REQUIRED WORK. Rewrite the rows below as a numbered list, leaving out any blank lines.
- - -
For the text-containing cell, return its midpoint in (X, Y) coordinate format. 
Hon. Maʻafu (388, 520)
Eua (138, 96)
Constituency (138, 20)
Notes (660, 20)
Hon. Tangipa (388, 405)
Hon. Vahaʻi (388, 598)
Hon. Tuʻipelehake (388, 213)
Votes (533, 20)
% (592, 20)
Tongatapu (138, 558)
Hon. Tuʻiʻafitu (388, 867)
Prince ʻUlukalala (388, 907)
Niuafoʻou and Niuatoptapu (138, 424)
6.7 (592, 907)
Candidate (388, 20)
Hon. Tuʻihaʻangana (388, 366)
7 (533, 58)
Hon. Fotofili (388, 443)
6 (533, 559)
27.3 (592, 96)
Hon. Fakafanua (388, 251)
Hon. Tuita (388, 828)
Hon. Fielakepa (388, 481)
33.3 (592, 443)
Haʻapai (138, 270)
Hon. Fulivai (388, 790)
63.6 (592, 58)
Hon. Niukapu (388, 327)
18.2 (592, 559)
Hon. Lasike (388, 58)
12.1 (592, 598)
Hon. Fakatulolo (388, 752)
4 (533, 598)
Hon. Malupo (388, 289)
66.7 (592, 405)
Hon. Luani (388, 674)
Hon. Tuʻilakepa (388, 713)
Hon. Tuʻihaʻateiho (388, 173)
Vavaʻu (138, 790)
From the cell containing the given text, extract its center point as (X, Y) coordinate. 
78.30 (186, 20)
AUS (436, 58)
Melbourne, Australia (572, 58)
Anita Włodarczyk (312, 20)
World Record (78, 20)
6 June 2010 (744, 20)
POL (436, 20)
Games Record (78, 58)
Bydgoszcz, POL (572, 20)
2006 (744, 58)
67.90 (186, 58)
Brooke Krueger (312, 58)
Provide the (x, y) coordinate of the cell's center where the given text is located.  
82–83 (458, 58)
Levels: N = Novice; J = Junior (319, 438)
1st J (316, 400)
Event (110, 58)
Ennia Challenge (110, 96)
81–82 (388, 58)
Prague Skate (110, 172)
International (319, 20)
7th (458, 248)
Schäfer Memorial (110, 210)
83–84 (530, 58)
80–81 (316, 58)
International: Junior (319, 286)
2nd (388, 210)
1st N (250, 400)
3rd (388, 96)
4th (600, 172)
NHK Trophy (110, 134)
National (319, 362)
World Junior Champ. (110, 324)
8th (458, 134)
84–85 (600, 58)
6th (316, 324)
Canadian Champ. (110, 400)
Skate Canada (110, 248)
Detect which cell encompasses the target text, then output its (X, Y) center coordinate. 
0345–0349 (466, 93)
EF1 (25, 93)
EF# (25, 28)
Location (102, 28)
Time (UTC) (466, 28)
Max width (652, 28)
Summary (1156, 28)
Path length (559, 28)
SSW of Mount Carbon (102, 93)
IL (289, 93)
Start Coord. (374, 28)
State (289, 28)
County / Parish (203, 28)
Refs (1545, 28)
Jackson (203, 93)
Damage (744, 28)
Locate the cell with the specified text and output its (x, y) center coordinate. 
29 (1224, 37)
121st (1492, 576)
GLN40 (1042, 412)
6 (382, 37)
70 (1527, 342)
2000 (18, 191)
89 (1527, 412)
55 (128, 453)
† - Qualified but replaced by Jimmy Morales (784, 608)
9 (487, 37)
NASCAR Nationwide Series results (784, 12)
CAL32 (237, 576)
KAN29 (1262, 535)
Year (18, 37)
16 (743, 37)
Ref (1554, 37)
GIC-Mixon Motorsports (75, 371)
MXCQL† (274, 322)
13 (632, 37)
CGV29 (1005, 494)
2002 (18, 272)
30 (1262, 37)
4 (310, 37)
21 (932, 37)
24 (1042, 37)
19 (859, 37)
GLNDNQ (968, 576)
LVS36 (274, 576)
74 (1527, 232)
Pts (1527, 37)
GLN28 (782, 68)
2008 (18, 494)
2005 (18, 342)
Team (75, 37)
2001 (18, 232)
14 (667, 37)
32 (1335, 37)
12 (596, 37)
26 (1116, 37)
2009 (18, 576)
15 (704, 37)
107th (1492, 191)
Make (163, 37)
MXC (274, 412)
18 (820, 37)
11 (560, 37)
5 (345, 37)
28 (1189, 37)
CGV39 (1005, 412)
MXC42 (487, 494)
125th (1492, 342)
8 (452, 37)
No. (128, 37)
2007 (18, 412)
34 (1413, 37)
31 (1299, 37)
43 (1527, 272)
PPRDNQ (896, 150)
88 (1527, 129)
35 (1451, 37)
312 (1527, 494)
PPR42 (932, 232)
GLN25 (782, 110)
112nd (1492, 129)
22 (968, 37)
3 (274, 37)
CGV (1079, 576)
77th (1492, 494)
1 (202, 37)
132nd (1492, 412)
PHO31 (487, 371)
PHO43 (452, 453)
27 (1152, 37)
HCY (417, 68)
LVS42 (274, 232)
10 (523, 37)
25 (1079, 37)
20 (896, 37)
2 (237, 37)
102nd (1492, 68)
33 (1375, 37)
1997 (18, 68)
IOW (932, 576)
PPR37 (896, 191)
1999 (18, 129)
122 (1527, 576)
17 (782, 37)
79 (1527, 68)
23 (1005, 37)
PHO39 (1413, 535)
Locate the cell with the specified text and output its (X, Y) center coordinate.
- - -
SOLUTION TO THIS TASK.
1. For the text-containing cell, return its midpoint in (X, Y) coordinate format. 
2. Hon. Maʻafu (388, 520)
3. Eua (138, 96)
4. Constituency (138, 20)
5. Notes (660, 20)
6. Hon. Tangipa (388, 405)
7. Hon. Vahaʻi (388, 598)
8. Hon. Tuʻipelehake (388, 213)
9. Votes (533, 20)
10. % (592, 20)
11. Tongatapu (138, 558)
12. Hon. Tuʻiʻafitu (388, 867)
13. Prince ʻUlukalala (388, 907)
14. Niuafoʻou and Niuatoptapu (138, 424)
15. 6.7 (592, 907)
16. Candidate (388, 20)
17. Hon. Tuʻihaʻangana (388, 366)
18. 7 (533, 58)
19. Hon. Fotofili (388, 443)
20. 6 (533, 559)
21. 27.3 (592, 96)
22. Hon. Fakafanua (388, 251)
23. Hon. Tuita (388, 828)
24. Hon. Fielakepa (388, 481)
25. 33.3 (592, 443)
26. Haʻapai (138, 270)
27. Hon. Fulivai (388, 790)
28. 63.6 (592, 58)
29. Hon. Niukapu (388, 327)
30. 18.2 (592, 559)
31. Hon. Lasike (388, 58)
32. 12.1 (592, 598)
33. Hon. Fakatulolo (388, 752)
34. 4 (533, 598)
35. Hon. Malupo (388, 289)
36. 66.7 (592, 405)
37. Hon. Luani (388, 674)
38. Hon. Tuʻilakepa (388, 713)
39. Hon. Tuʻihaʻateiho (388, 173)
40. Vavaʻu (138, 790)
41. From the cell containing the given text, extract its center point as (X, Y) coordinate. 
42. 78.30 (186, 20)
43. AUS (436, 58)
44. Melbourne, Australia (572, 58)
45. Anita Włodarczyk (312, 20)
46. World Record (78, 20)
47. 6 June 2010 (744, 20)
48. POL (436, 20)
49. Games Record (78, 58)
50. Bydgoszcz, POL (572, 20)
51. 2006 (744, 58)
52. 67.90 (186, 58)
53. Brooke Krueger (312, 58)
54. Provide the (x, y) coordinate of the cell's center where the given text is located.  
55. 82–83 (458, 58)
56. Levels: N = Novice; J = Junior (319, 438)
57. 1st J (316, 400)
58. Event (110, 58)
59. Ennia Challenge (110, 96)
60. 81–82 (388, 58)
61. Prague Skate (110, 172)
62. International (319, 20)
63. 7th (458, 248)
64. Schäfer Memorial (110, 210)
65. 83–84 (530, 58)
66. 80–81 (316, 58)
67. International: Junior (319, 286)
68. 2nd (388, 210)
69. 1st N (250, 400)
70. 3rd (388, 96)
71. 4th (600, 172)
72. NHK Trophy (110, 134)
73. National (319, 362)
74. World Junior Champ. (110, 324)
75. 8th (458, 134)
76. 84–85 (600, 58)
77. 6th (316, 324)
78. Canadian Champ. (110, 400)
79. Skate Canada (110, 248)
80. Detect which cell encompasses the target text, then output its (X, Y) center coordinate. 
81. 0345–0349 (466, 93)
82. EF1 (25, 93)
83. EF# (25, 28)
84. Location (102, 28)
85. Time (UTC) (466, 28)
86. Max width (652, 28)
87. Summary (1156, 28)
88. Path length (559, 28)
89. SSW of Mount Carbon (102, 93)
90. IL (289, 93)
91. Start Coord. (374, 28)
92. State (289, 28)
93. County / Parish (203, 28)
94. Refs (1545, 28)
95. Jackson (203, 93)
96. Damage (744, 28)
97. Locate the cell with the specified text and output its (x, y) center coordinate. 
98. 29 (1224, 37)
99. 121st (1492, 576)
100. GLN40 (1042, 412)
101. 6 (382, 37)
102. 70 (1527, 342)
103. 2000 (18, 191)
104. 89 (1527, 412)
105. 55 (128, 453)
106. † - Qualified but replaced by Jimmy Morales (784, 608)
107. 9 (487, 37)
108. NASCAR Nationwide Series results (784, 12)
109. CAL32 (237, 576)
110. KAN29 (1262, 535)
111. Year (18, 37)
112. 16 (743, 37)
113. Ref (1554, 37)
114. GIC-Mixon Motorsports (75, 371)
115. MXCQL† (274, 322)
116. 13 (632, 37)
117. CGV29 (1005, 494)
118. 2002 (18, 272)
119. 30 (1262, 37)
120. 4 (310, 37)
121. 21 (932, 37)
122. 24 (1042, 37)
123. 19 (859, 37)
124. GLNDNQ (968, 576)
125. LVS36 (274, 576)
126. 74 (1527, 232)
127. Pts (1527, 37)
128. GLN28 (782, 68)
129. 2008 (18, 494)
130. 2005 (18, 342)
131. Team (75, 37)
132. 2001 (18, 232)
133. 14 (667, 37)
134. 32 (1335, 37)
135. 12 (596, 37)
136. 26 (1116, 37)
137. 2009 (18, 576)
138. 15 (704, 37)
139. 107th (1492, 191)
140. Make (163, 37)
141. MXC (274, 412)
142. 18 (820, 37)
143. 11 (560, 37)
144. 5 (345, 37)
145. 28 (1189, 37)
146. CGV39 (1005, 412)
147. MXC42 (487, 494)
148. 125th (1492, 342)
149. 8 (452, 37)
150. No. (128, 37)
151. 2007 (18, 412)
152. 34 (1413, 37)
153. 31 (1299, 37)
154. 43 (1527, 272)
155. PPRDNQ (896, 150)
156. 88 (1527, 129)
157. 35 (1451, 37)
158. 312 (1527, 494)
159. PPR42 (932, 232)
160. GLN25 (782, 110)
161. 112nd (1492, 129)
162. 22 (968, 37)
163. 3 (274, 37)
164. CGV (1079, 576)
165. 77th (1492, 494)
166. 1 (202, 37)
167. 132nd (1492, 412)
168. PHO31 (487, 371)
169. PHO43 (452, 453)
170. 27 (1152, 37)
171. HCY (417, 68)
172. LVS42 (274, 232)
173. 10 (523, 37)
174. 25 (1079, 37)
175. 20 (896, 37)
176. 2 (237, 37)
177. 102nd (1492, 68)
178. 33 (1375, 37)
179. 1997 (18, 68)
180. IOW (932, 576)
181. PPR37 (896, 191)
182. 1999 (18, 129)
183. 122 (1527, 576)
184. 17 (782, 37)
185. 79 (1527, 68)
186. 23 (1005, 37)
187. PHO39 (1413, 535)
188. Locate the cell with the specified text and output its (X, Y) center coordinate.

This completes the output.